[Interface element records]
====

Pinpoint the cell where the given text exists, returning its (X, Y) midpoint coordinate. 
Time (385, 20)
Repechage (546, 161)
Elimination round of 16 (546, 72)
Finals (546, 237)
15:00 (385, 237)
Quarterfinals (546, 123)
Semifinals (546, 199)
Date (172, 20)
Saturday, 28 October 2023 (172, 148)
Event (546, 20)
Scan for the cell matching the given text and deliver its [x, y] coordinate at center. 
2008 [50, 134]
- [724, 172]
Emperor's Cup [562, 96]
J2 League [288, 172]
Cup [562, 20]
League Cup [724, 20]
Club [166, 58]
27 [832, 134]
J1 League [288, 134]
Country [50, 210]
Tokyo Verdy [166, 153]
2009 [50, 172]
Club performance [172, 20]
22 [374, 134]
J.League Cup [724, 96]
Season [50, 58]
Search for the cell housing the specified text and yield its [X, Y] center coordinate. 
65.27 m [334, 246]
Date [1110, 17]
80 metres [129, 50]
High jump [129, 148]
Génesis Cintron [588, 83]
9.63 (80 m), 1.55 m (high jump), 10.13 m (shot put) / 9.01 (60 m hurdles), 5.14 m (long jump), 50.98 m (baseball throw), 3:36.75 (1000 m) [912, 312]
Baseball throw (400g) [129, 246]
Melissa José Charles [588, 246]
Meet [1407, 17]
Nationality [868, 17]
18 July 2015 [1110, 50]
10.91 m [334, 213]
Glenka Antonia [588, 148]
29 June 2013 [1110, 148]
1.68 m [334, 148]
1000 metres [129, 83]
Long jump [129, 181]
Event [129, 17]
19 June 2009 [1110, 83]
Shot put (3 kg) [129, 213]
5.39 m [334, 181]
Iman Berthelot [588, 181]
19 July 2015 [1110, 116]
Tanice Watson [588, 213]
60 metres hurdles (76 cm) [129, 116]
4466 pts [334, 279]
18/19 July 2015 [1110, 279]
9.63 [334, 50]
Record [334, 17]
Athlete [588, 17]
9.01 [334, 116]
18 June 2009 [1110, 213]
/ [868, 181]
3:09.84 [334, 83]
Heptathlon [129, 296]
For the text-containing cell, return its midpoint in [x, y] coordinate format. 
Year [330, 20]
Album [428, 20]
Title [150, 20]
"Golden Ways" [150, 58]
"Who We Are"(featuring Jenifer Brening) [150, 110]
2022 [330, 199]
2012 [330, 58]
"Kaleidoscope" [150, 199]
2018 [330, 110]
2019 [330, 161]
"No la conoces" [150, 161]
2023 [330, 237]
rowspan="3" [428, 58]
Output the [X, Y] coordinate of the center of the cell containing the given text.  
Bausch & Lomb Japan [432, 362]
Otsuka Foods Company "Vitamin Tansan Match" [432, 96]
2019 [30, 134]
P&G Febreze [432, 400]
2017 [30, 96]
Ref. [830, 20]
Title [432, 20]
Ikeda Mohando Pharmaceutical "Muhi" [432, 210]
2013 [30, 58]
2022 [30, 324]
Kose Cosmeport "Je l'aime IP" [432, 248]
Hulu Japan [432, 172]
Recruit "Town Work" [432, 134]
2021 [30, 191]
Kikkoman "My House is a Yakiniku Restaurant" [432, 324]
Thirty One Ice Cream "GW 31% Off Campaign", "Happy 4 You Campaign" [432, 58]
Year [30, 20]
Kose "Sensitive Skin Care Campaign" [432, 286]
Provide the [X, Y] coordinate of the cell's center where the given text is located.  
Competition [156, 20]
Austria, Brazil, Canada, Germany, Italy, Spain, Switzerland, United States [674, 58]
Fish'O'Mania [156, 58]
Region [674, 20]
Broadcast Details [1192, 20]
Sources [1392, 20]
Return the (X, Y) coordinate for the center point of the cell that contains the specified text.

====

▶ [TASK PROMPT]: List every line in the rows that contains the string "throw".

▶ [REPLY TO THE TASK]:
9.63 (80 m), 1.55 m (high jump), 10.13 m (shot put) / 9.01 (60 m hurdles), 5.14 m (long jump), 50.98 m (baseball throw), 3:36.75 (1000 m) [912, 312]
Baseball throw (400g) [129, 246]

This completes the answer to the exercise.